### EXERCISE
Of the records that follow, copy only the lines from the line containing "camera: 30 degrees right, 5 degrees down" to the line containing "(402, 392) = (437, 279): brown", both included, exactly as written.

### TASK INPUT

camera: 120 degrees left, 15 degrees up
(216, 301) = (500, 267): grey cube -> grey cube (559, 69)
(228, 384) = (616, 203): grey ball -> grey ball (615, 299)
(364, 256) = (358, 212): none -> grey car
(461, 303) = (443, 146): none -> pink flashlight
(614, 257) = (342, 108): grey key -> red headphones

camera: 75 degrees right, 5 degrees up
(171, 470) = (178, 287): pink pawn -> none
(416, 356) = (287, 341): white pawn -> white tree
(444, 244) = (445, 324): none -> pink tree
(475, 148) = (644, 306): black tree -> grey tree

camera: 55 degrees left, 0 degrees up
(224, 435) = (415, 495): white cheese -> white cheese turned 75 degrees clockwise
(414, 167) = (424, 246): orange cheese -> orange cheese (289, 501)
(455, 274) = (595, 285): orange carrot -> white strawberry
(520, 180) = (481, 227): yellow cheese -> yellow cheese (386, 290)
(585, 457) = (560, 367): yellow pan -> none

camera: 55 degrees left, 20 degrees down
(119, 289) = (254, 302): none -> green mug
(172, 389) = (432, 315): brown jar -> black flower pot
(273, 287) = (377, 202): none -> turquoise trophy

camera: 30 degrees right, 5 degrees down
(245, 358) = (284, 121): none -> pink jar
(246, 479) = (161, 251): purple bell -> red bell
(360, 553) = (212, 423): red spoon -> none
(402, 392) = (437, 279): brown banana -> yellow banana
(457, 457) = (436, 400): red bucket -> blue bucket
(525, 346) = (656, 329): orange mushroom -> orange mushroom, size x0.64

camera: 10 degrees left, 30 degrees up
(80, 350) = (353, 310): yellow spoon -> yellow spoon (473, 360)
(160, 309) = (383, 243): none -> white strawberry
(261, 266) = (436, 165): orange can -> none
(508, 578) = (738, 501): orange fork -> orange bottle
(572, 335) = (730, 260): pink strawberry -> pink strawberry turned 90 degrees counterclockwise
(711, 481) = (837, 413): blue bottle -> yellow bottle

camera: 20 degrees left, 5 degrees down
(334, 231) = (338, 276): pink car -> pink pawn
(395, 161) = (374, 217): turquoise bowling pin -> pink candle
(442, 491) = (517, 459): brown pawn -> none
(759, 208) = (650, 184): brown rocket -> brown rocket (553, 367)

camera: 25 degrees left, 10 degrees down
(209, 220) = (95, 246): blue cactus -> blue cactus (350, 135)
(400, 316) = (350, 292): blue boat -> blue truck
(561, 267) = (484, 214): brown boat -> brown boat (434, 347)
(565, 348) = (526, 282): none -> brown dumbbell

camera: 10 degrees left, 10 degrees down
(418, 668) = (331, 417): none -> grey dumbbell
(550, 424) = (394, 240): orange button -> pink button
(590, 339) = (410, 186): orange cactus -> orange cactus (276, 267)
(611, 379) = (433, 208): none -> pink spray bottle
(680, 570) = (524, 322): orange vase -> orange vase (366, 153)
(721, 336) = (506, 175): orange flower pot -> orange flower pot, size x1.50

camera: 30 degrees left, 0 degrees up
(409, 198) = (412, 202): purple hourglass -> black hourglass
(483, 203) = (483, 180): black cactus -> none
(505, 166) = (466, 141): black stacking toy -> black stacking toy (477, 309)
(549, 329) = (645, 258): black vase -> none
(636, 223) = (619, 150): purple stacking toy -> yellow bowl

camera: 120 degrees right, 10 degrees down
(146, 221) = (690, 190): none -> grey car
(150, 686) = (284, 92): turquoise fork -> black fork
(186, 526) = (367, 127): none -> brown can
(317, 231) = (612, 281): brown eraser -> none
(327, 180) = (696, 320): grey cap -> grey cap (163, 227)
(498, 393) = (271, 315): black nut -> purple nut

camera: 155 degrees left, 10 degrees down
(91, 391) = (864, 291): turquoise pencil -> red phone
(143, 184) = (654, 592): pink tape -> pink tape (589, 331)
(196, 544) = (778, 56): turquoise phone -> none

### EXPECTED ANSWER
camera: 30 degrees right, 5 degrees down
(245, 358) = (284, 121): none -> pink jar
(246, 479) = (161, 251): purple bell -> red bell
(360, 553) = (212, 423): red spoon -> none
(402, 392) = (437, 279): brown banana -> yellow banana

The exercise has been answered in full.